Provided information:
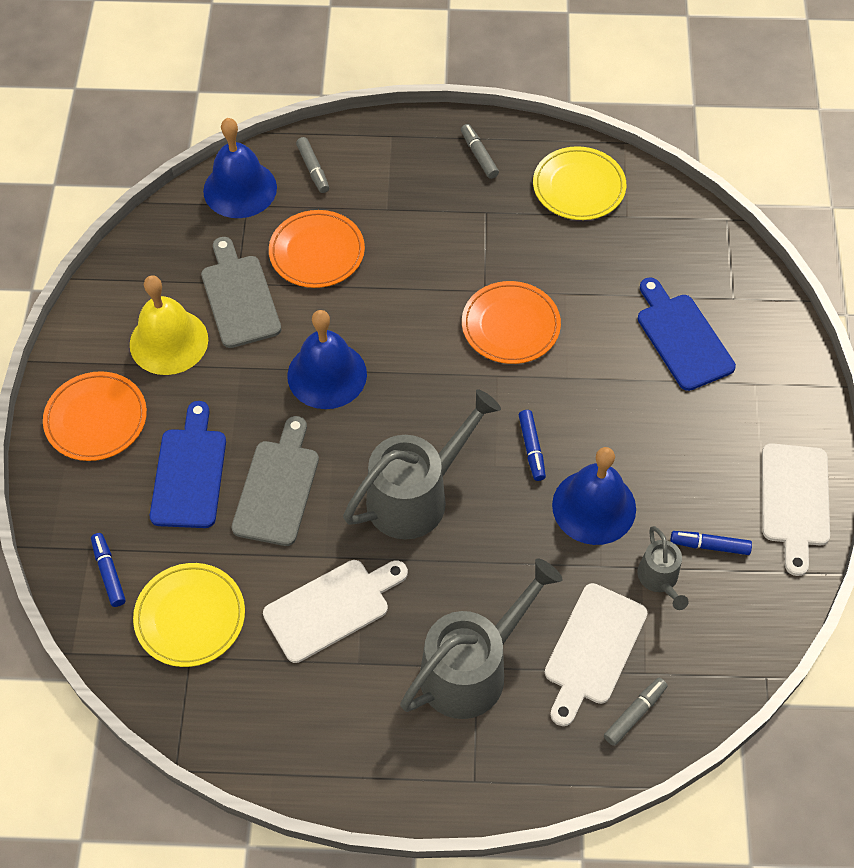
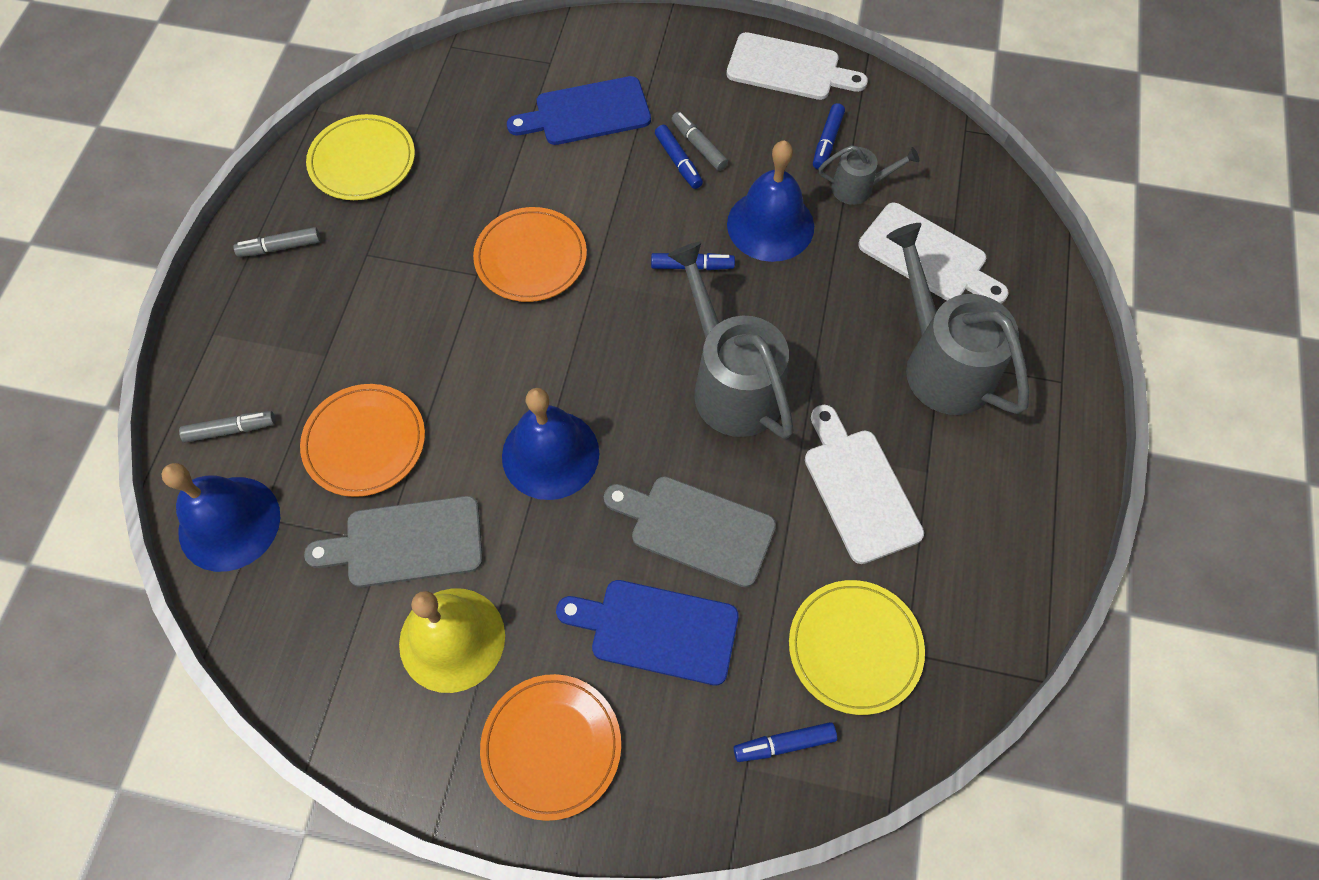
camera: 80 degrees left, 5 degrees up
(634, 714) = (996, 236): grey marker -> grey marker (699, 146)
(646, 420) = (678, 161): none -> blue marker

* * *

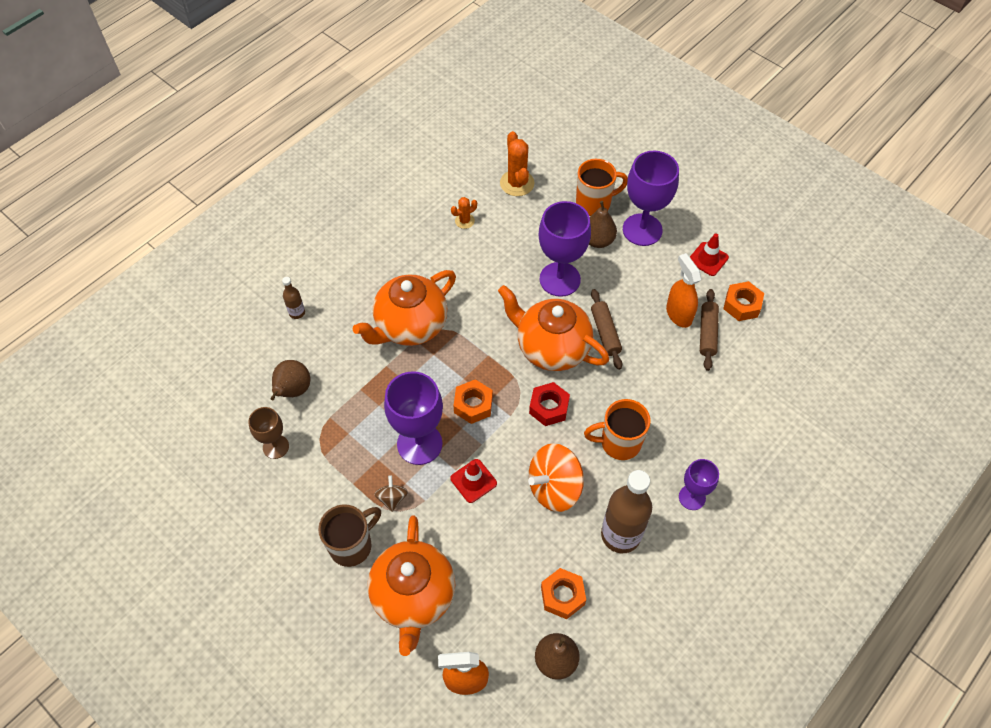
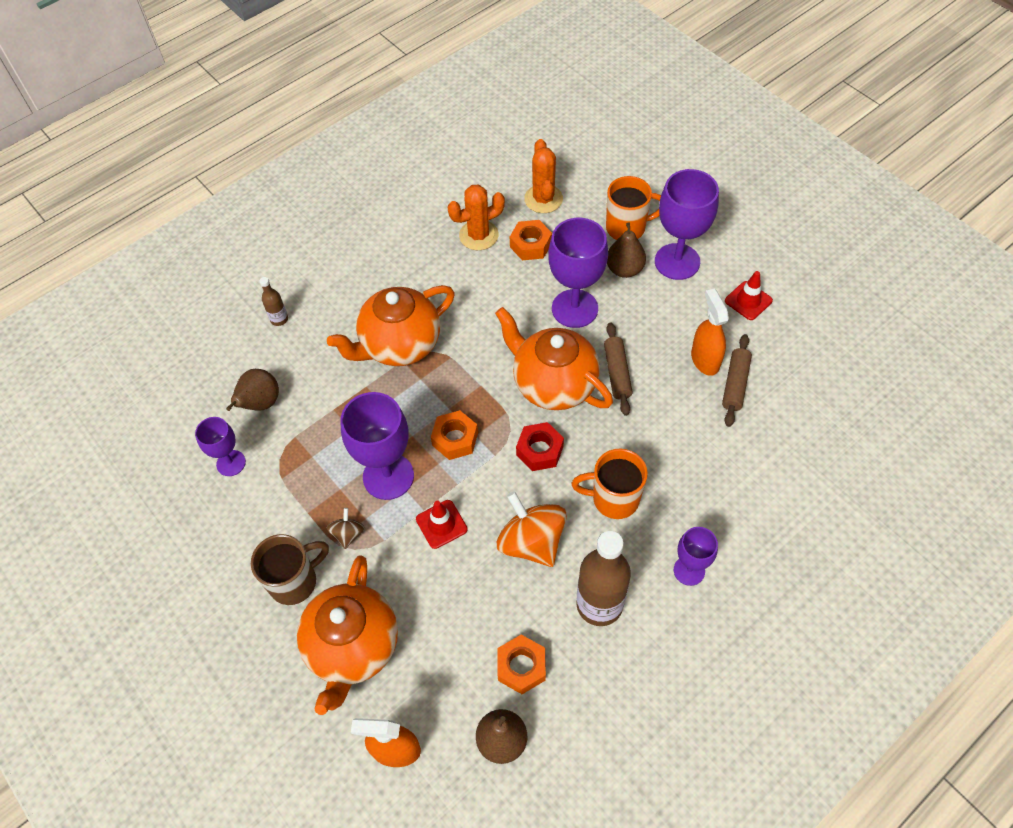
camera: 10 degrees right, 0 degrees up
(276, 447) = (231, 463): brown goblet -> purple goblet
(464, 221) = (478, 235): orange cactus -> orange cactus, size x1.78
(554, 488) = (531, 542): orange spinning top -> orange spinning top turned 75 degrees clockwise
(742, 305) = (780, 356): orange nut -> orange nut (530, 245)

* * *

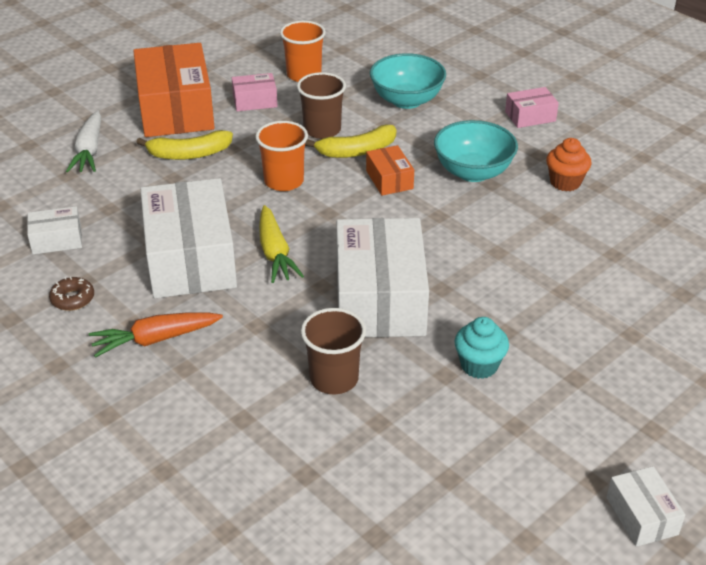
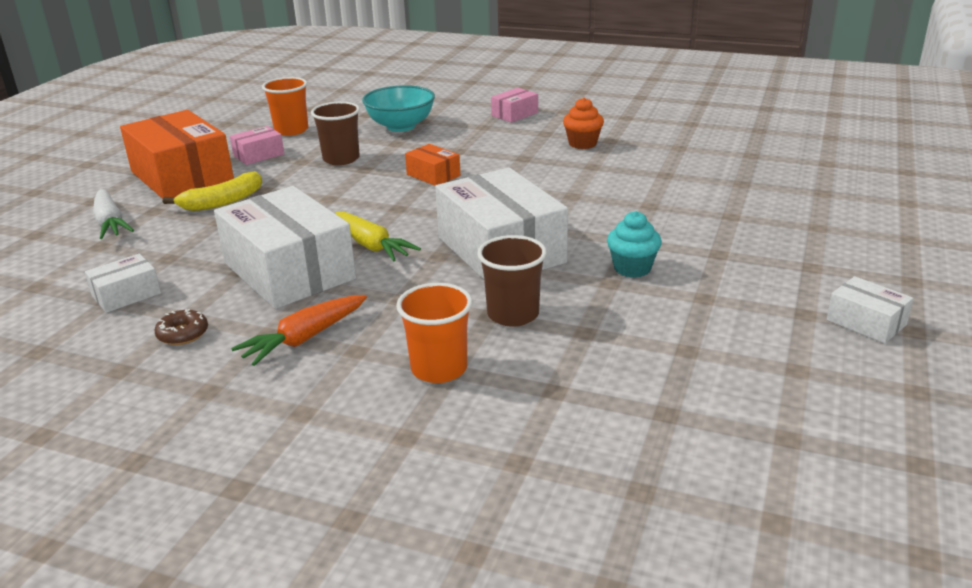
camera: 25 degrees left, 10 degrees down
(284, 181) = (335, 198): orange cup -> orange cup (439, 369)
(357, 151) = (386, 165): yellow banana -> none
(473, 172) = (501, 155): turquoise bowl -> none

To do:
Would you please write out, exactly and with no other lines, the stretch of the listing above from the line containing "camera: 80 degrees left, 5 degrees up" through the line containing "(646, 420) = (678, 161): none -> blue marker"?

Answer space:
camera: 80 degrees left, 5 degrees up
(634, 714) = (996, 236): grey marker -> grey marker (699, 146)
(646, 420) = (678, 161): none -> blue marker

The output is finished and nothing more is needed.